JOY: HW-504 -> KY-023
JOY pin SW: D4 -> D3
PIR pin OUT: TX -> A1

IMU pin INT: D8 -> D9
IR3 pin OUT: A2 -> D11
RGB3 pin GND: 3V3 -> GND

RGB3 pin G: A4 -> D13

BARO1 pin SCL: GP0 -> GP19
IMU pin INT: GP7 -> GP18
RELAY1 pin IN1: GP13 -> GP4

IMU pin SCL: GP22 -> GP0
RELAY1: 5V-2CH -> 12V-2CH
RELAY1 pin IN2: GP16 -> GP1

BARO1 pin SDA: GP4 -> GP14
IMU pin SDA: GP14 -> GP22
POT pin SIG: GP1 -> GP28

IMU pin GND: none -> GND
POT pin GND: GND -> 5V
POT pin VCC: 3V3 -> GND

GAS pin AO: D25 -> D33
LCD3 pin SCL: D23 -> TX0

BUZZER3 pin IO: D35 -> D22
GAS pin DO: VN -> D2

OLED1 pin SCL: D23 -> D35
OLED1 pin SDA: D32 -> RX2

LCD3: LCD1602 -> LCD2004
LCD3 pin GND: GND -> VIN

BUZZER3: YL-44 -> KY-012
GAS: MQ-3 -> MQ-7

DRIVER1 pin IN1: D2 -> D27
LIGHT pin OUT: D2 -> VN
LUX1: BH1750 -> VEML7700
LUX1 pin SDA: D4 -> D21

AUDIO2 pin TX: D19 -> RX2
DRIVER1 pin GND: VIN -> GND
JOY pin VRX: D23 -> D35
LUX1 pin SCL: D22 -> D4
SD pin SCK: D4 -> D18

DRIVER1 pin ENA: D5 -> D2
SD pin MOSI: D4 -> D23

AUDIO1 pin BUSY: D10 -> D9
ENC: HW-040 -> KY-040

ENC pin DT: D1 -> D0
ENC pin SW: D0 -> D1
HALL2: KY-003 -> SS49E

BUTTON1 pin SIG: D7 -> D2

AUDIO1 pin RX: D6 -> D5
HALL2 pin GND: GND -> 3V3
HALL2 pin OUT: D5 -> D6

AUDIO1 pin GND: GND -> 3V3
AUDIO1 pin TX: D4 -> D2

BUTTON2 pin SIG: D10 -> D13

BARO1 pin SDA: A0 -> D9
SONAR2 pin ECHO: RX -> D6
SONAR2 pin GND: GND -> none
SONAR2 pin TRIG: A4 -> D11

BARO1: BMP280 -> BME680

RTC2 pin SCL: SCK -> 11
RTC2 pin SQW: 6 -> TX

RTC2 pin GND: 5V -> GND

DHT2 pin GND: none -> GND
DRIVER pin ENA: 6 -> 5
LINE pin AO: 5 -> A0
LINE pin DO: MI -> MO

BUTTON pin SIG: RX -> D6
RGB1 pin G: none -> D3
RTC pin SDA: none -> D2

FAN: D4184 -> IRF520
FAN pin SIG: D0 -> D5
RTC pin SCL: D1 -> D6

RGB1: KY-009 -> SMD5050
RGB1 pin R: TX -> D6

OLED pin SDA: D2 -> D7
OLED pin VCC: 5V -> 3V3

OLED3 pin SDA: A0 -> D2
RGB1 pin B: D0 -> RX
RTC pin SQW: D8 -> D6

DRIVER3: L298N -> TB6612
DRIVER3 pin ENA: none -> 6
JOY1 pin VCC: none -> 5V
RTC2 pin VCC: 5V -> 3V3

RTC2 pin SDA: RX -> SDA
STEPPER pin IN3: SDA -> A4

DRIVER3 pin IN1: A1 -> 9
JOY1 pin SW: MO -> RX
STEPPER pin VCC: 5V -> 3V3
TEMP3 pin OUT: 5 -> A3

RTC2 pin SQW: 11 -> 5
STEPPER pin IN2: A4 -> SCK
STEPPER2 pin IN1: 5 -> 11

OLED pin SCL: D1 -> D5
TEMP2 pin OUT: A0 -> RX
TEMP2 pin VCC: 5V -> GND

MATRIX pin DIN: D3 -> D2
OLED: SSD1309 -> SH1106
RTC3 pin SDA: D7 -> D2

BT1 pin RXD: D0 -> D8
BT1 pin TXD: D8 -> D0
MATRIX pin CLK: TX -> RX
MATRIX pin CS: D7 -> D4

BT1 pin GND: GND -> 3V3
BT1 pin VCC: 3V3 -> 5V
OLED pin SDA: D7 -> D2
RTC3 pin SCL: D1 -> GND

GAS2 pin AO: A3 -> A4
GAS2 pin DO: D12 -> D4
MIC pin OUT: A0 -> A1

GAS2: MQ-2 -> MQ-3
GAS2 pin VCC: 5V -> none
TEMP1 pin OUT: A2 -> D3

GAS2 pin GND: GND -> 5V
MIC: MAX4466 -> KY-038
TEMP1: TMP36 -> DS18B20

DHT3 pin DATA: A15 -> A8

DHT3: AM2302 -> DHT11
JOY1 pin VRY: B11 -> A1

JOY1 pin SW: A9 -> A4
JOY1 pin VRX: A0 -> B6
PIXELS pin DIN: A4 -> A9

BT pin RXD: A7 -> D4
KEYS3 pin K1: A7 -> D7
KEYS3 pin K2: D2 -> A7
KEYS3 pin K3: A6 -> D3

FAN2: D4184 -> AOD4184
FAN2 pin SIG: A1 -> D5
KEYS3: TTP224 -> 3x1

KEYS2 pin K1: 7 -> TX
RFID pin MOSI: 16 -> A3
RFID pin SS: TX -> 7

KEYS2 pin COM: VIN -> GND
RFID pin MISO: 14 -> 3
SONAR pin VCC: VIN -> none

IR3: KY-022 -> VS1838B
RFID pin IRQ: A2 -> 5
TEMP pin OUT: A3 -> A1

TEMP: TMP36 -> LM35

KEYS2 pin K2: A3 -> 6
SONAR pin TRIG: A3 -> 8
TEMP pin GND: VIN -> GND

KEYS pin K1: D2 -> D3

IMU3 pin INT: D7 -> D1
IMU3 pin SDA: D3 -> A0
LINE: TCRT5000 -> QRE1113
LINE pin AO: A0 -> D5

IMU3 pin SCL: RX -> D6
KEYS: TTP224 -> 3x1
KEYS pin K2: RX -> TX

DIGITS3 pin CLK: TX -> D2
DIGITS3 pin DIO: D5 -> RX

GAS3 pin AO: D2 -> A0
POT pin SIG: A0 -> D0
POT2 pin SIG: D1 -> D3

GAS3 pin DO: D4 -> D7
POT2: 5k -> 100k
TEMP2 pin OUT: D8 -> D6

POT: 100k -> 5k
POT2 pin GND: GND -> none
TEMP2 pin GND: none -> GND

* * *

- _Brief_: In the data above, start at the line that has "RGB3 pin GND: 3V3 -> GND", stop after the line that has "BUTTON1 pin SIG: D7 -> D2", and print every line in between exactly as it stands.

- _Solution for this problem_:
RGB3 pin GND: 3V3 -> GND

RGB3 pin G: A4 -> D13

BARO1 pin SCL: GP0 -> GP19
IMU pin INT: GP7 -> GP18
RELAY1 pin IN1: GP13 -> GP4

IMU pin SCL: GP22 -> GP0
RELAY1: 5V-2CH -> 12V-2CH
RELAY1 pin IN2: GP16 -> GP1

BARO1 pin SDA: GP4 -> GP14
IMU pin SDA: GP14 -> GP22
POT pin SIG: GP1 -> GP28

IMU pin GND: none -> GND
POT pin GND: GND -> 5V
POT pin VCC: 3V3 -> GND

GAS pin AO: D25 -> D33
LCD3 pin SCL: D23 -> TX0

BUZZER3 pin IO: D35 -> D22
GAS pin DO: VN -> D2

OLED1 pin SCL: D23 -> D35
OLED1 pin SDA: D32 -> RX2

LCD3: LCD1602 -> LCD2004
LCD3 pin GND: GND -> VIN

BUZZER3: YL-44 -> KY-012
GAS: MQ-3 -> MQ-7

DRIVER1 pin IN1: D2 -> D27
LIGHT pin OUT: D2 -> VN
LUX1: BH1750 -> VEML7700
LUX1 pin SDA: D4 -> D21

AUDIO2 pin TX: D19 -> RX2
DRIVER1 pin GND: VIN -> GND
JOY pin VRX: D23 -> D35
LUX1 pin SCL: D22 -> D4
SD pin SCK: D4 -> D18

DRIVER1 pin ENA: D5 -> D2
SD pin MOSI: D4 -> D23

AUDIO1 pin BUSY: D10 -> D9
ENC: HW-040 -> KY-040

ENC pin DT: D1 -> D0
ENC pin SW: D0 -> D1
HALL2: KY-003 -> SS49E

BUTTON1 pin SIG: D7 -> D2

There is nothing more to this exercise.